Problem to solve:
Transcribe the records below exactly as they appear, omitting any pictures.
Segment Open
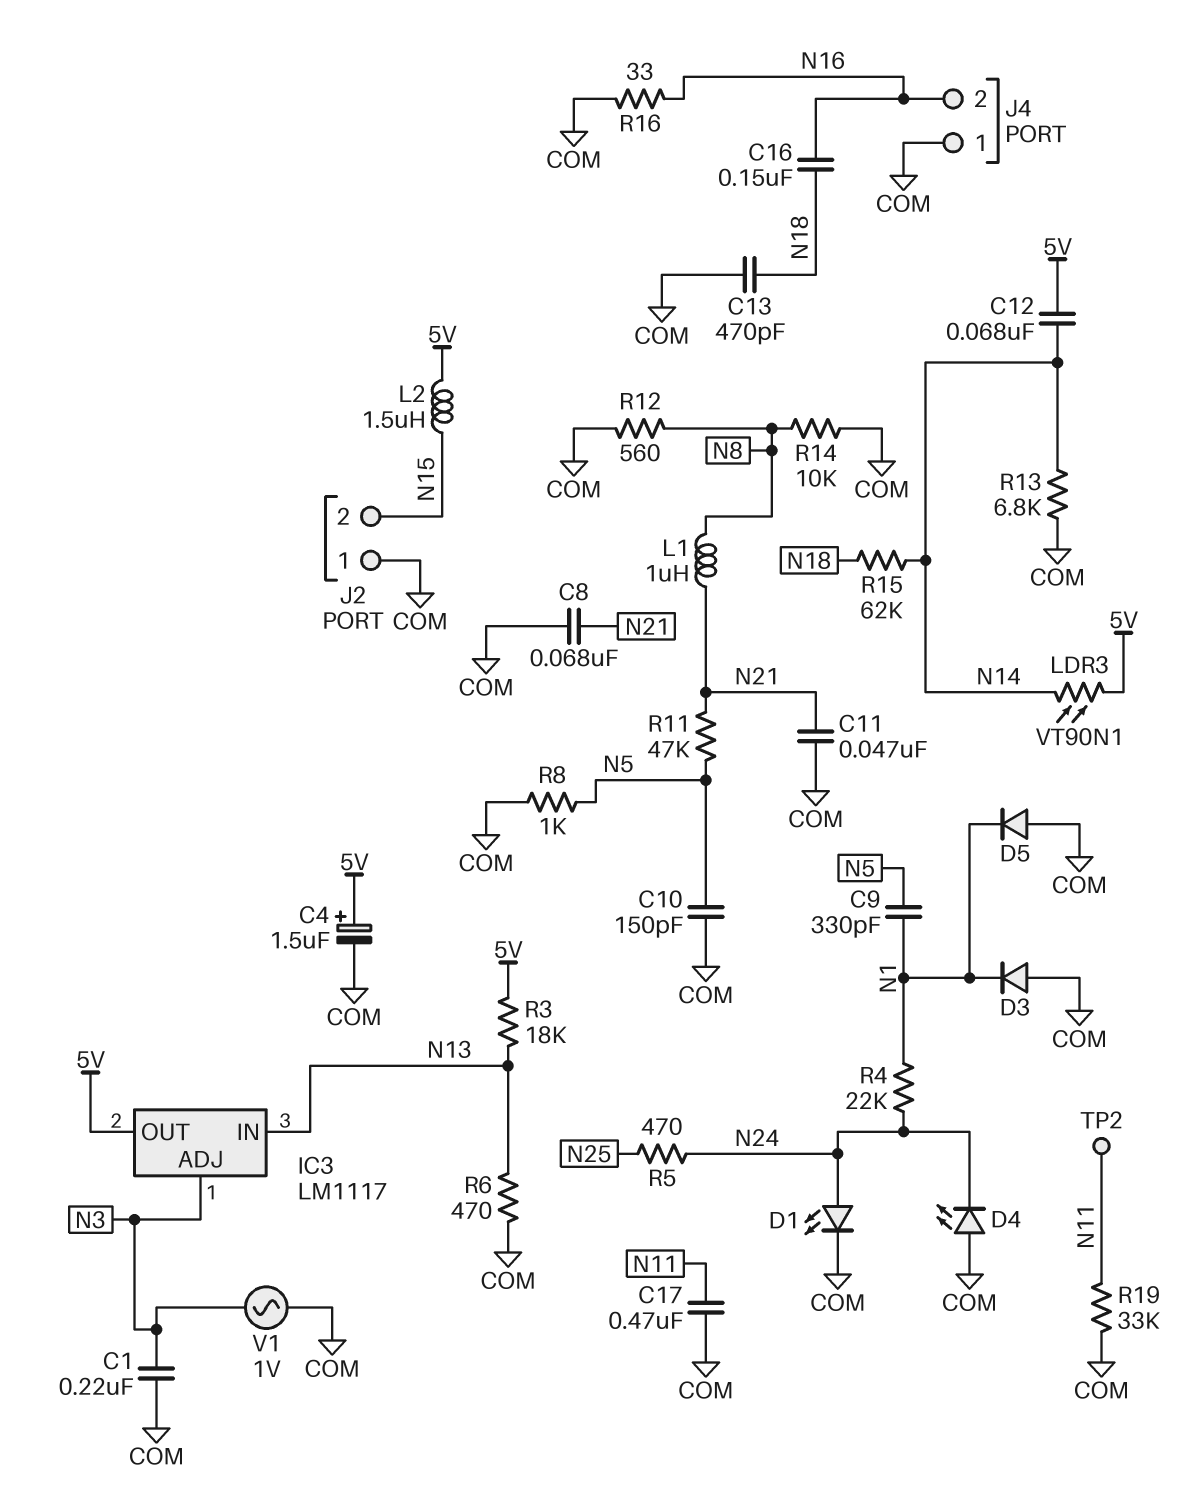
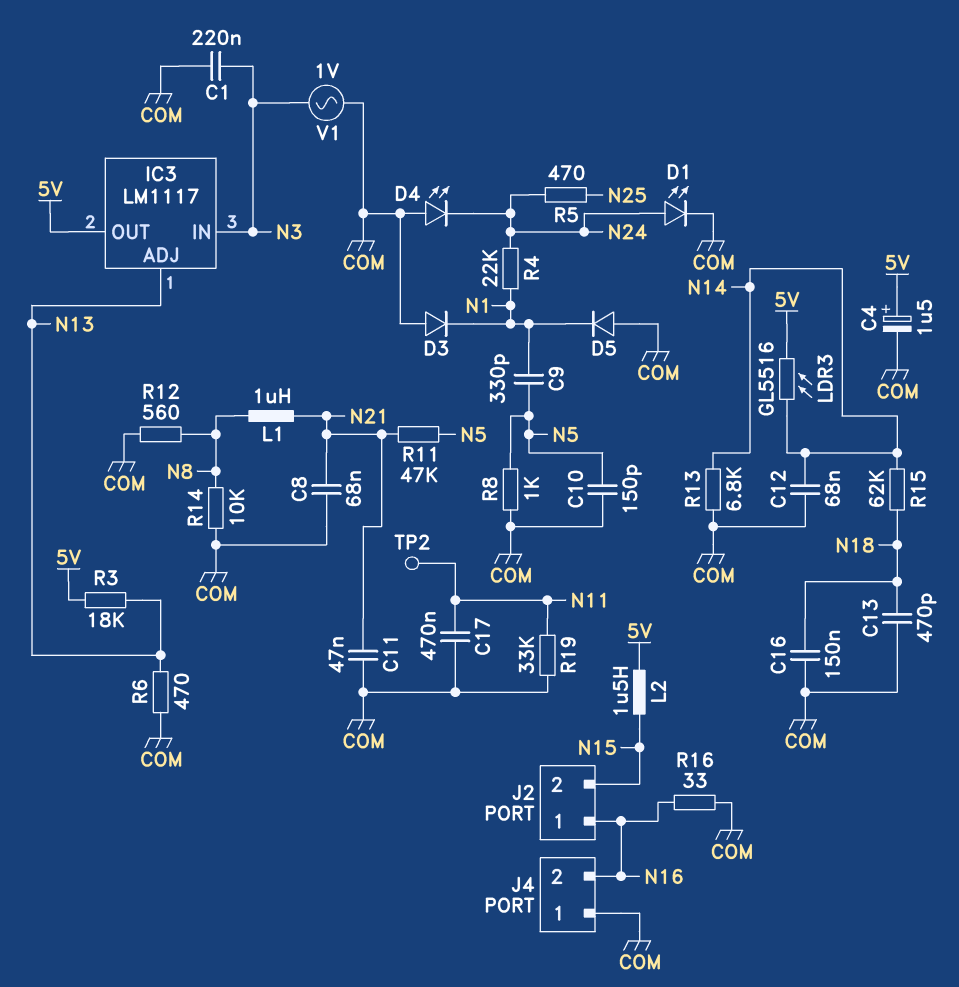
C12: 68nF (5V, N14) -> 68nF (COM, N14)
C16: 150nF (N16, N18) -> 150nF (COM, N18)
IC3 pin ADJ: N3 -> N13
IC3 pin IN: N13 -> N3
J2 pin 1: COM -> N16
LDR3: VT90N1 (5V, N14) -> GL5516 (5V, N14)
Segment Closed
Problem solution:
C12: 68nF (5V, N14) -> 68nF (COM, N14)
C16: 150nF (N16, N18) -> 150nF (COM, N18)
IC3 pin ADJ: N3 -> N13
IC3 pin IN: N13 -> N3
J2 pin 1: COM -> N16
LDR3: VT90N1 (5V, N14) -> GL5516 (5V, N14)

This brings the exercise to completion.